- What you should do -
Give again, word for word, each line below starting at the one that contains "Q3: PNP 2N3906 (B VC, C GND, E OUT) -> none" and ending at the one that contains "U3 pin out: CMP -> VTH".

- Record excerpts -
******************************

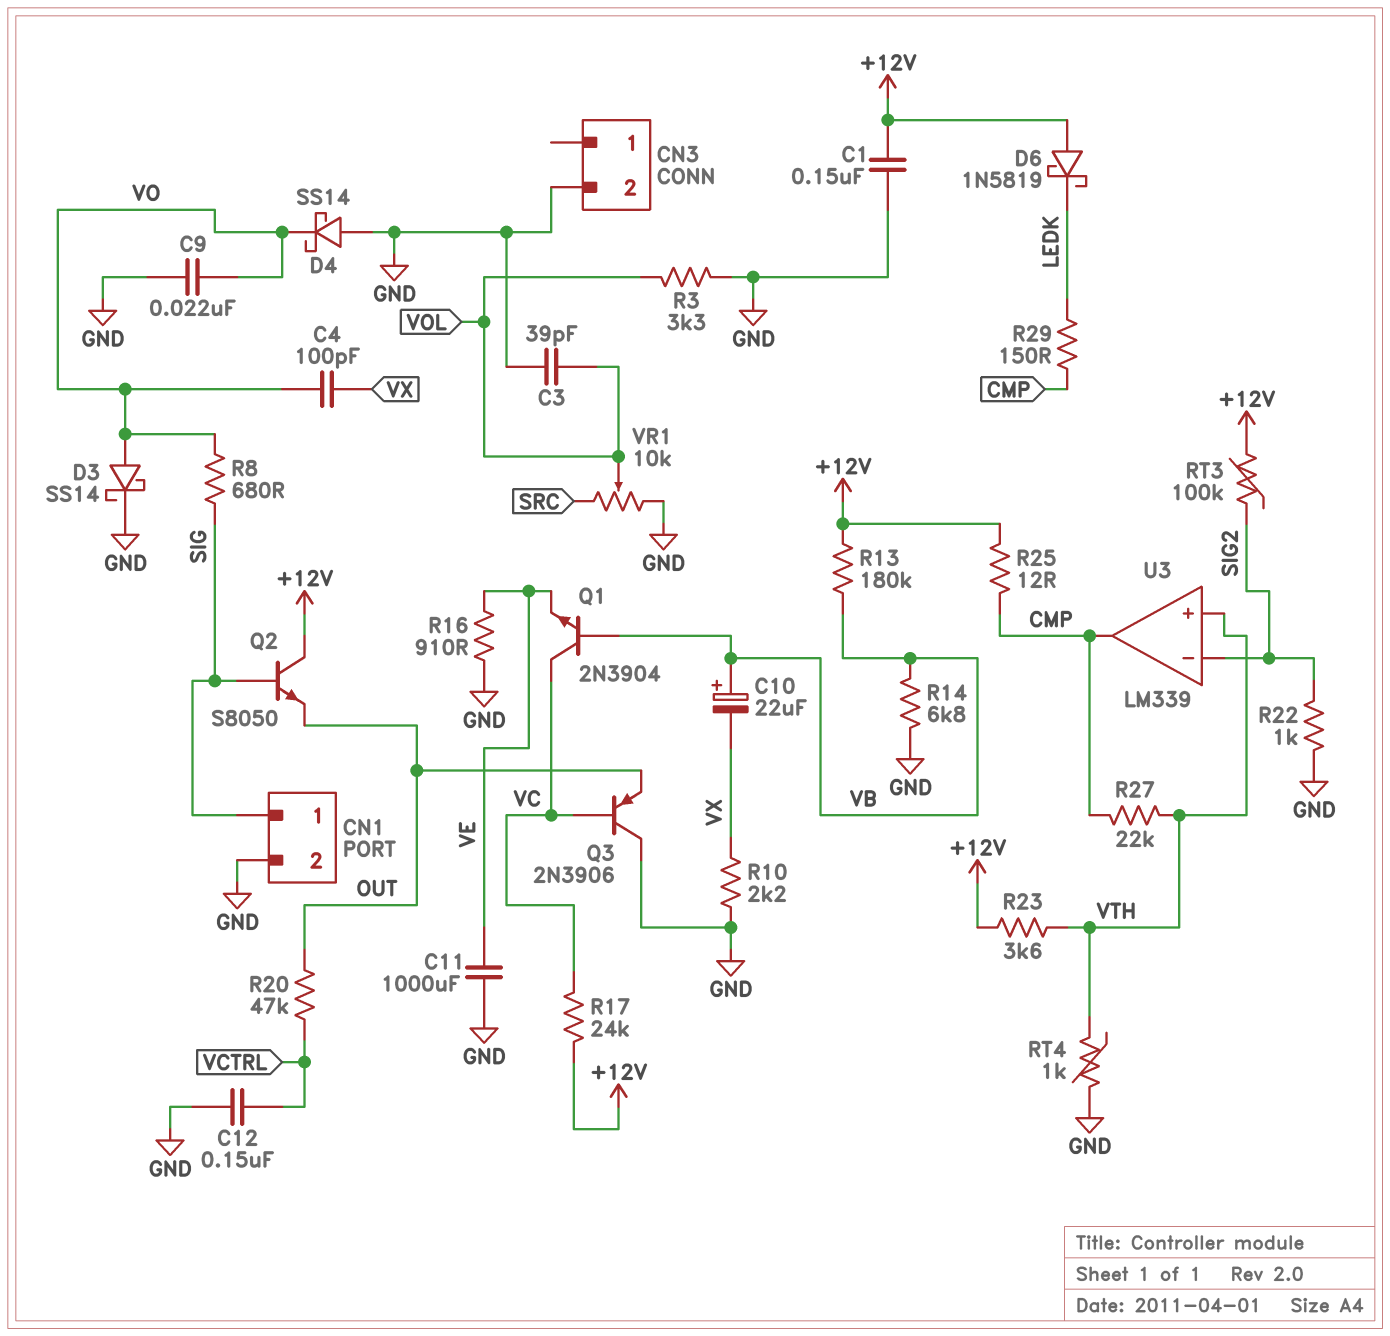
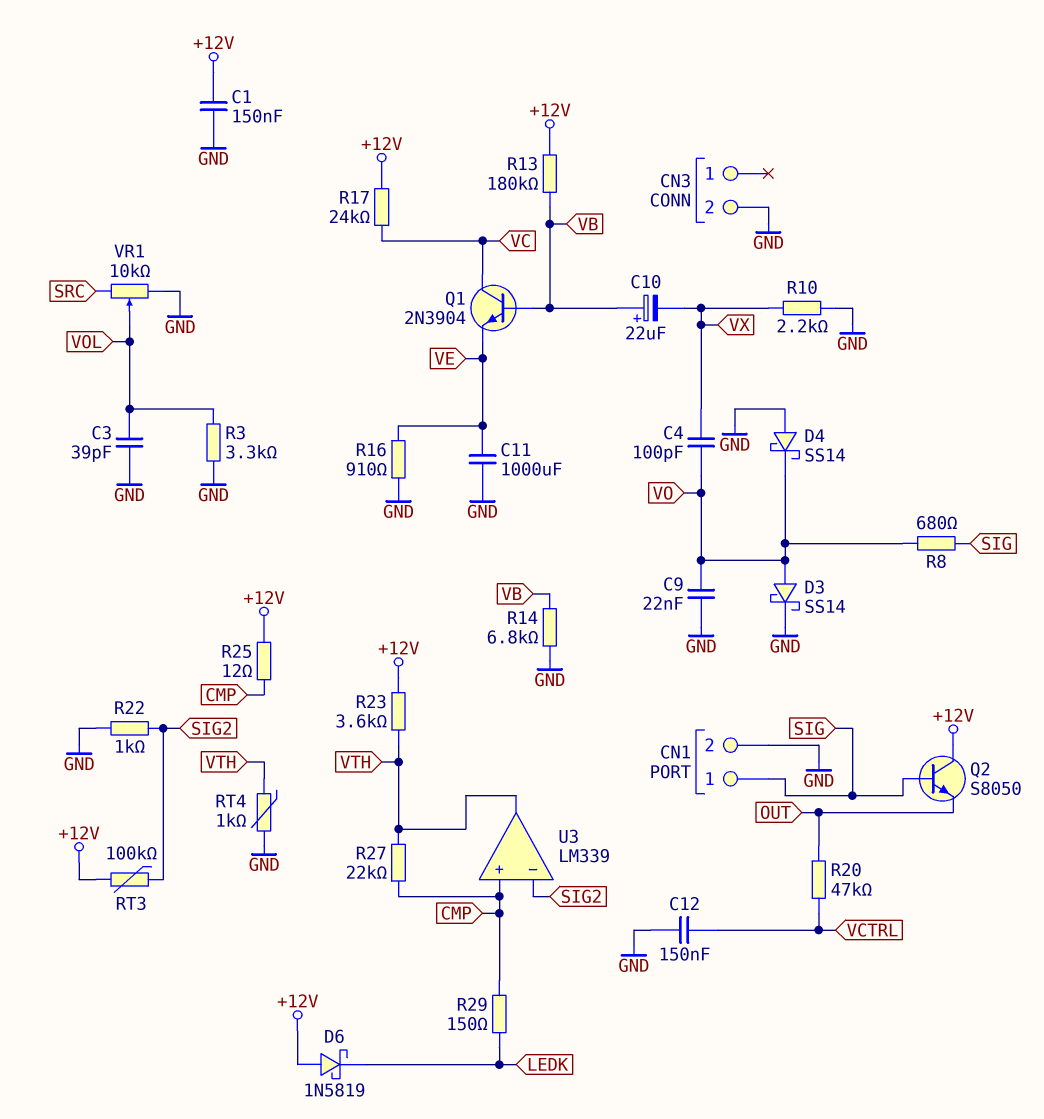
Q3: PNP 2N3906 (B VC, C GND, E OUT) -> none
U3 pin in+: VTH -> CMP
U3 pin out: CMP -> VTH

******************************

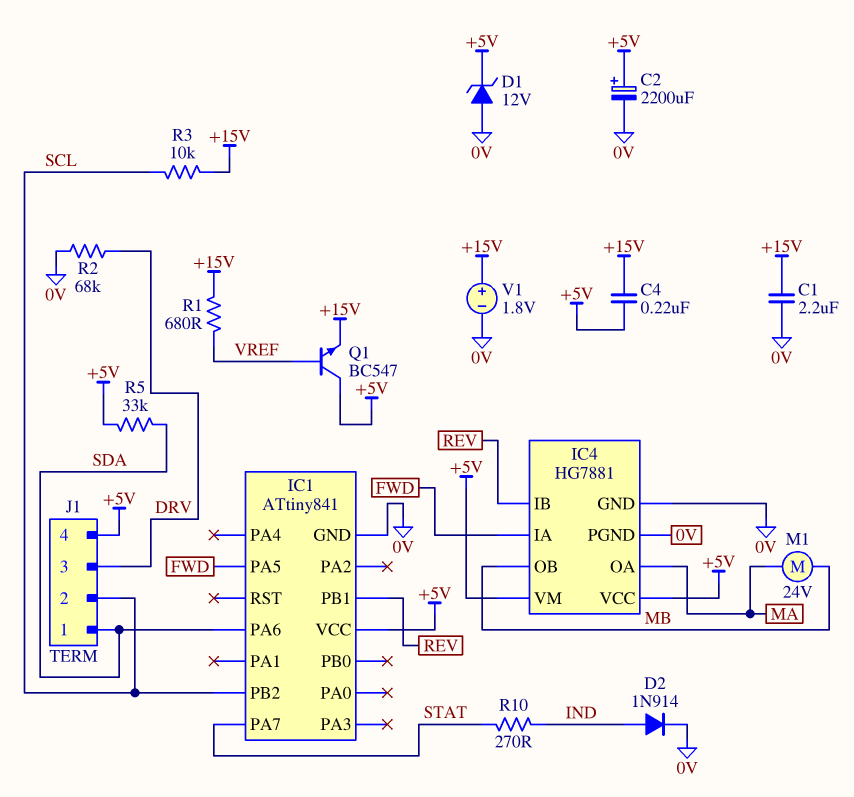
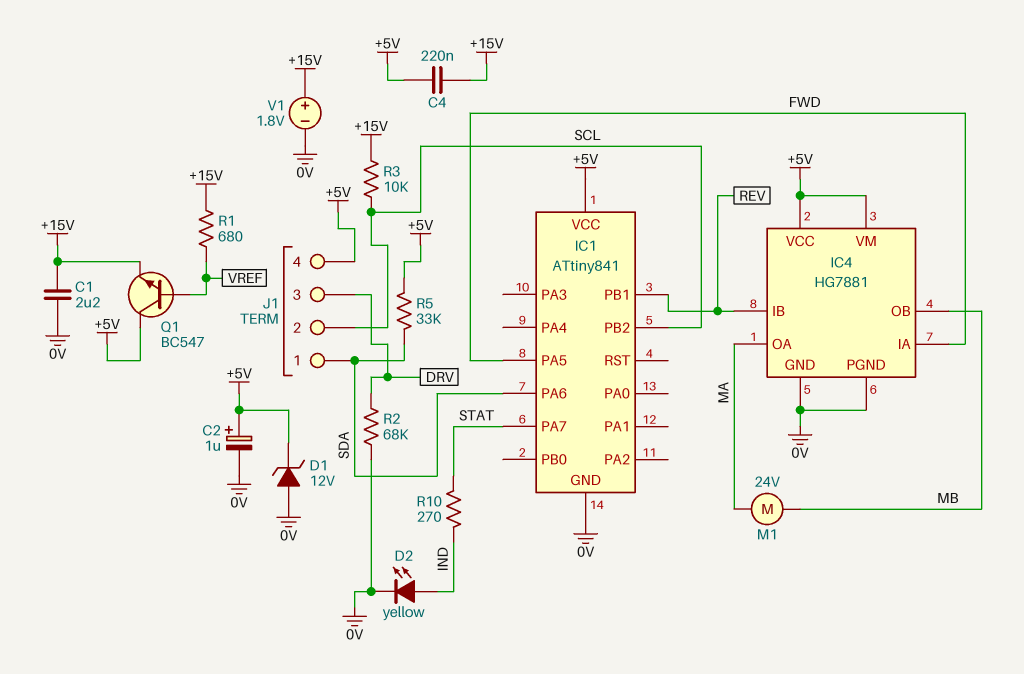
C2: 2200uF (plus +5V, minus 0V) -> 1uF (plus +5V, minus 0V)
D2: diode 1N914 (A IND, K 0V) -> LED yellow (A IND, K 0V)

******************************

- Task answer -
Q3: PNP 2N3906 (B VC, C GND, E OUT) -> none
U3 pin in+: VTH -> CMP
U3 pin out: CMP -> VTH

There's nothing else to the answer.